__Instructions for the task__
What lines of the data include the string "degrees"? Copy them all.

__Input for this task__
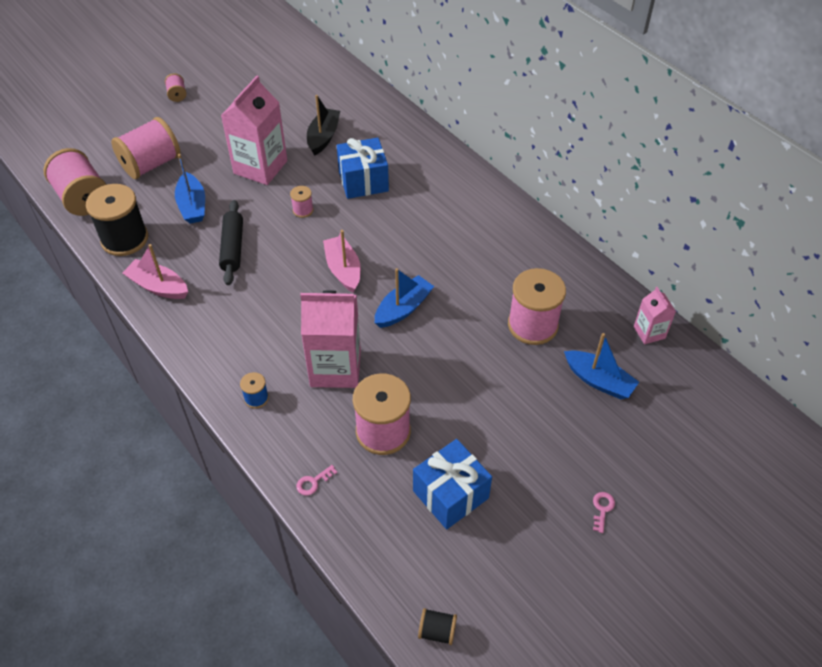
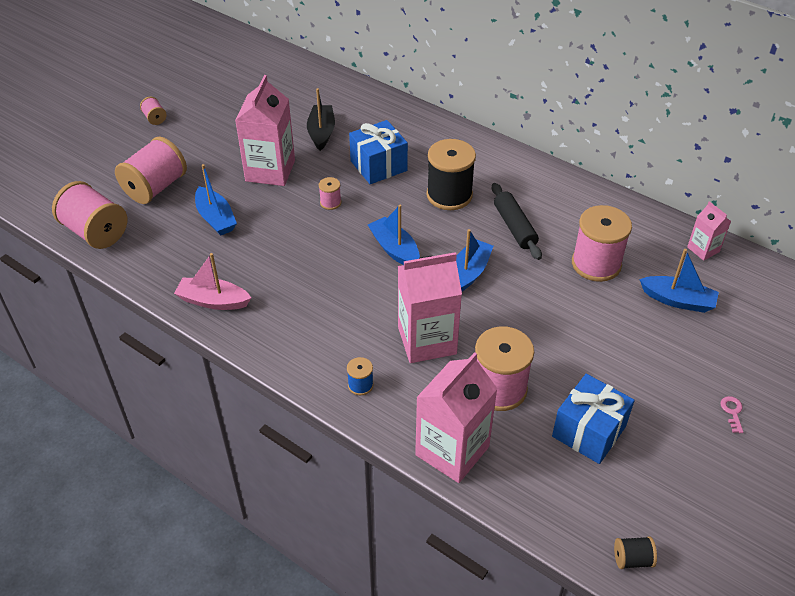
camera: 15 degrees left, 5 degrees down
(124, 239) = (158, 263): black spool -> black spool (449, 195)
(233, 248) = (275, 250): black rolling pin -> black rolling pin (514, 227)
(313, 482) = (452, 451): pink key -> pink carton
(343, 269) = (394, 249): pink boat -> blue boat

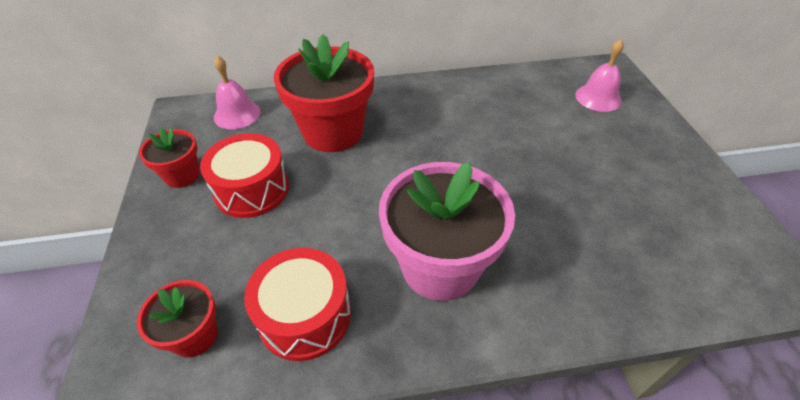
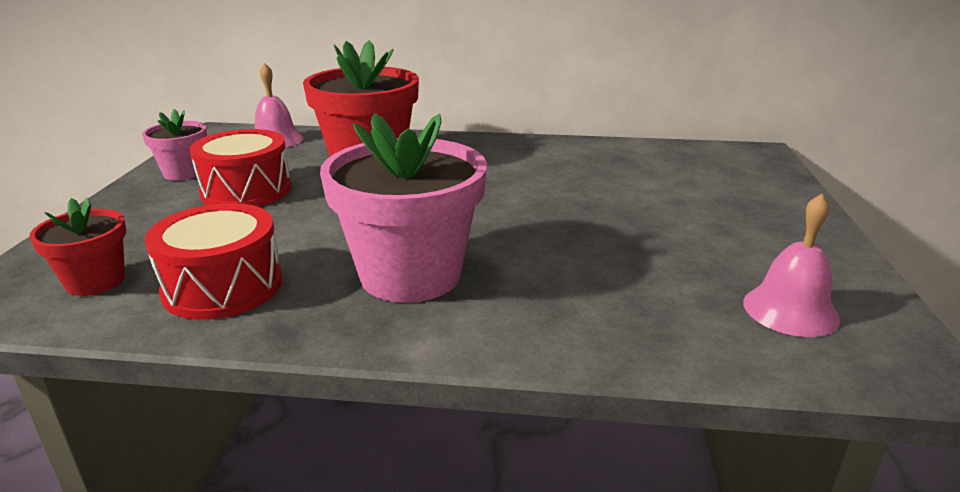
camera: 15 degrees right, 20 degrees down
(182, 175) = (184, 173): red flower pot -> pink flower pot
(598, 98) = (721, 173): pink bell -> pink bell (790, 310)

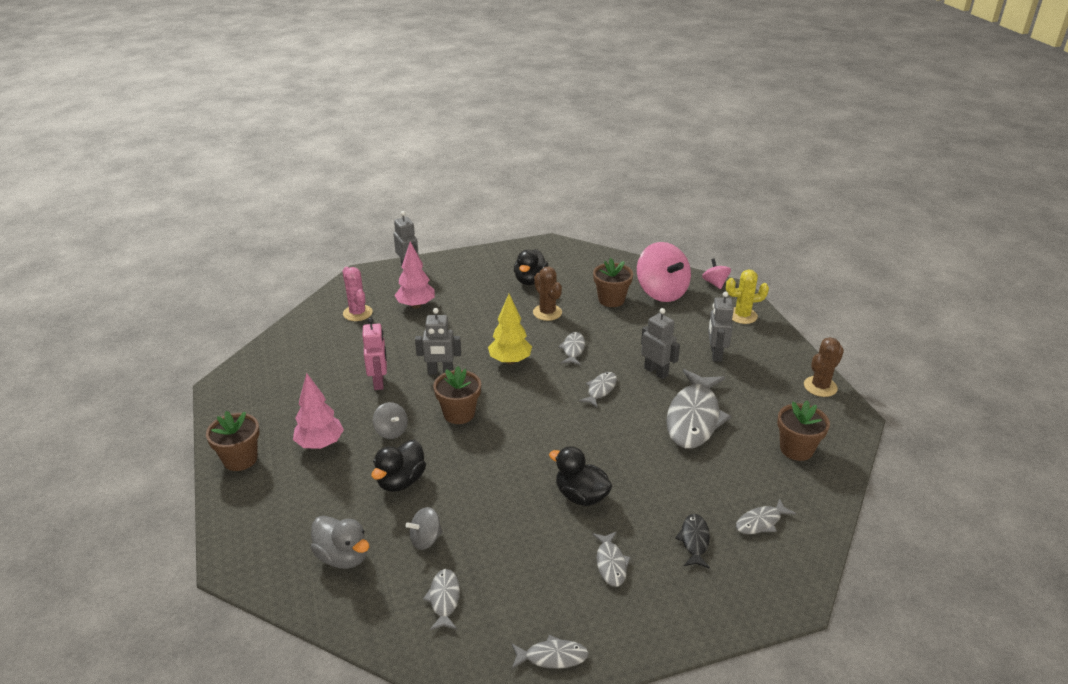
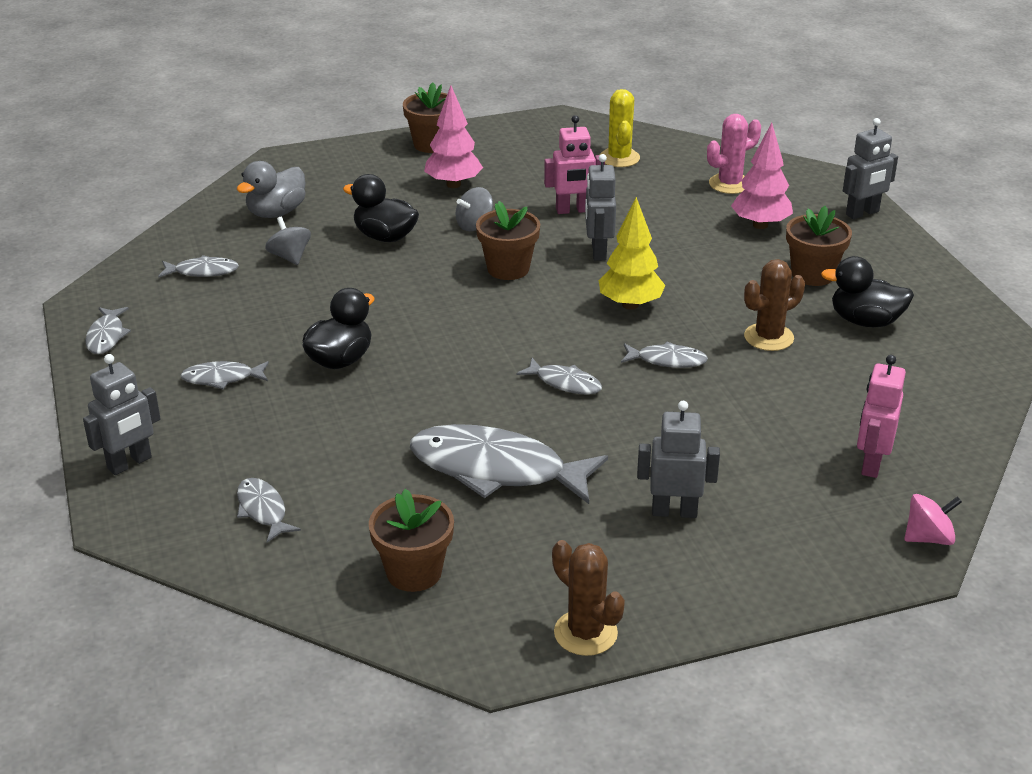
camera: 90 degrees right, 0 degrees up
(611, 300) = (827, 404): brown flower pot -> brown flower pot (813, 274)
(656, 372) = (615, 440): grey robot -> grey robot (130, 463)
(661, 292) = (871, 464): pink spinning top -> pink robot
(694, 541) = (243, 446): black fish -> none
(742, 316) = (812, 561): yellow cactus -> yellow cactus (619, 158)

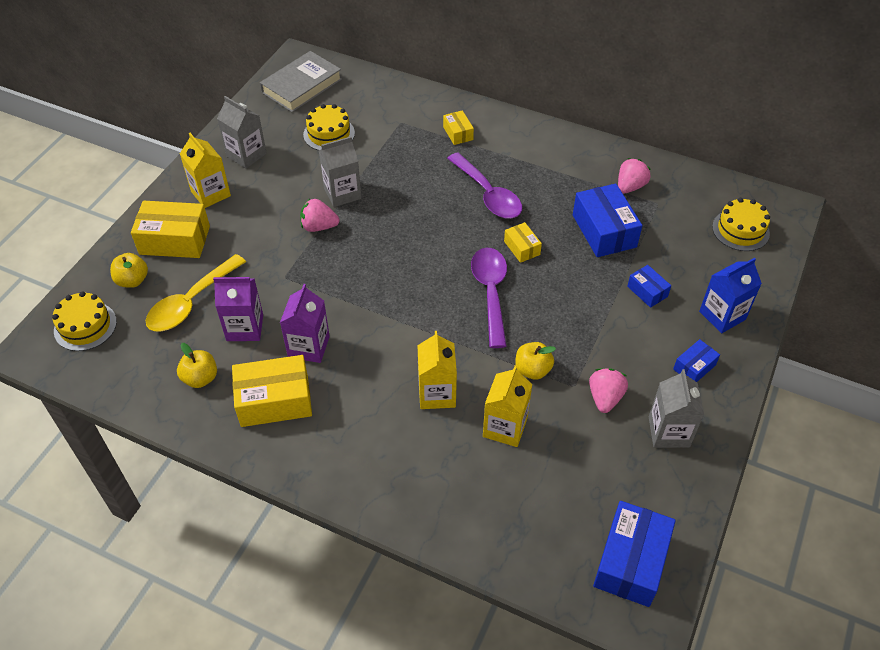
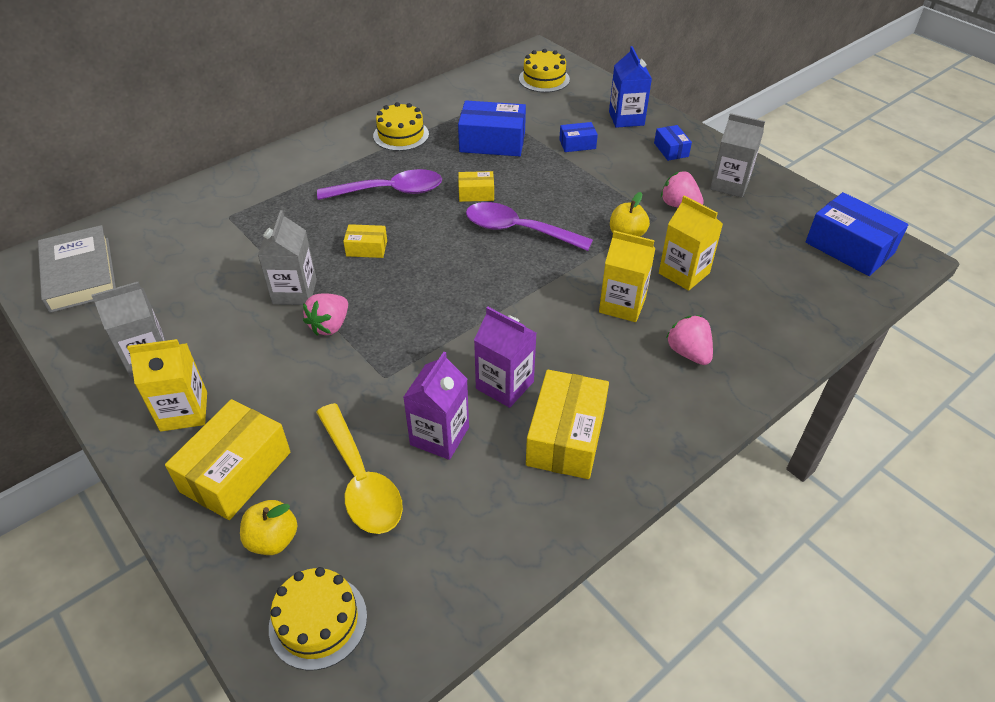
camera: 65 degrees left, 5 degrees down
(200, 378) = (493, 502): yellow apple -> none
(329, 134) = (188, 275): yellow cake -> yellow cake (401, 135)
(458, 133) = (286, 183): yellow box -> yellow box (366, 248)
(630, 186) = (451, 111): pink strawberry -> pink strawberry (688, 353)

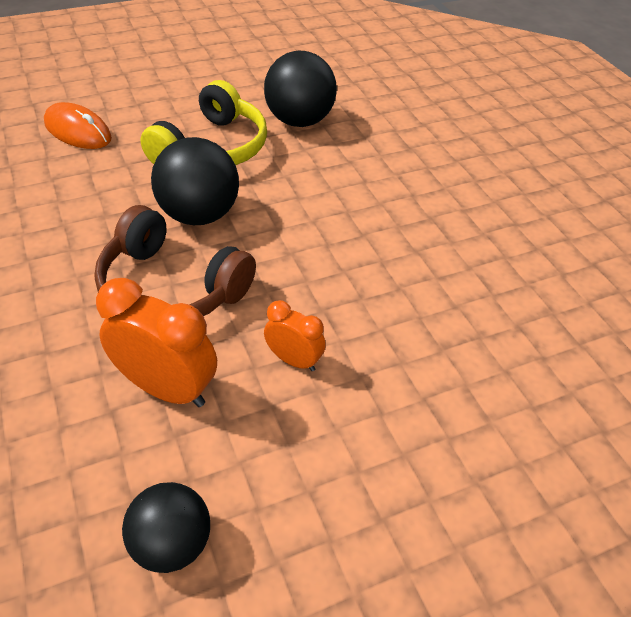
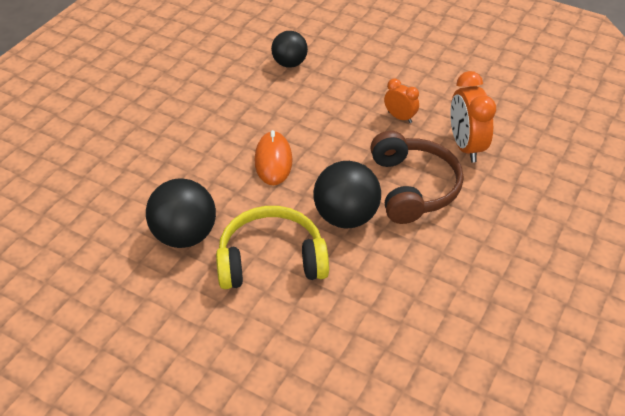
camera: 125 degrees left, 0 degrees up
(78, 131) = (336, 360): orange mouse -> orange mouse (273, 161)
(172, 543) = (515, 102): black ball -> black ball (289, 63)
(294, 360) = (400, 117): orange clock -> orange clock turned 135 degrees clockwise

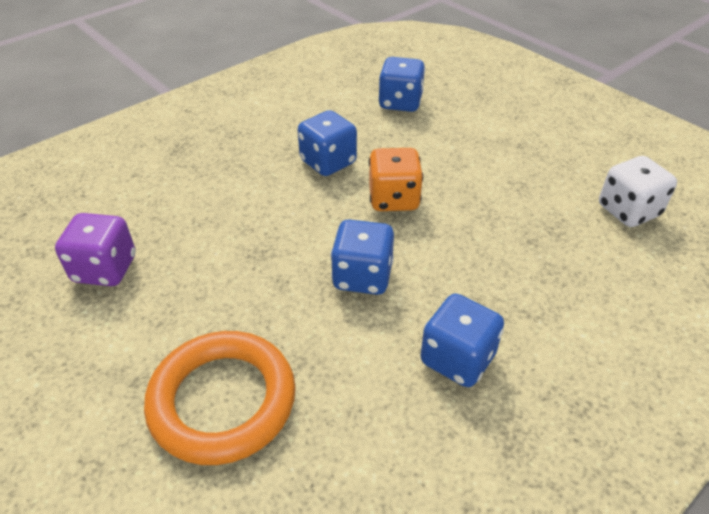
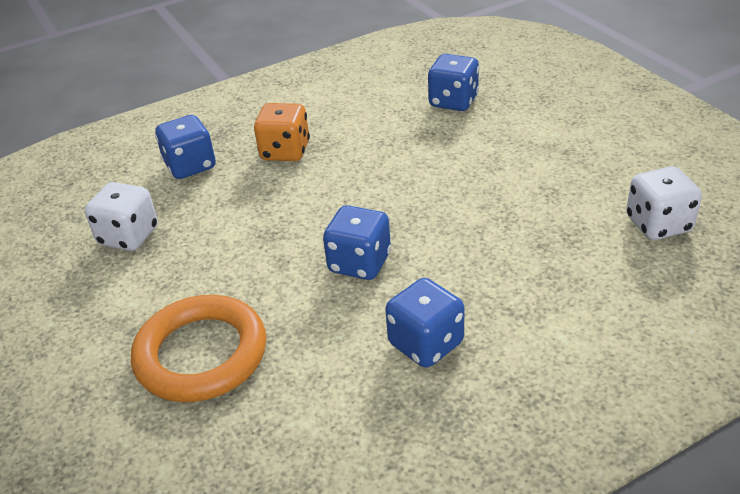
camera: 15 degrees right, 5 degrees down
(105, 269) = (129, 236): purple dice -> white dice
(328, 162) = (360, 156): blue dice -> blue dice (190, 166)
(393, 199) = (414, 195): orange dice -> orange dice (285, 151)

__Answer space__
camera: 15 degrees left, 5 degrees down
camera: 15 degrees right, 20 degrees down
camera: 90 degrees right, 0 degrees up
camera: 65 degrees left, 5 degrees down
camera: 125 degrees left, 0 degrees up
(294, 360) = (400, 117): orange clock -> orange clock turned 135 degrees clockwise
camera: 15 degrees right, 5 degrees down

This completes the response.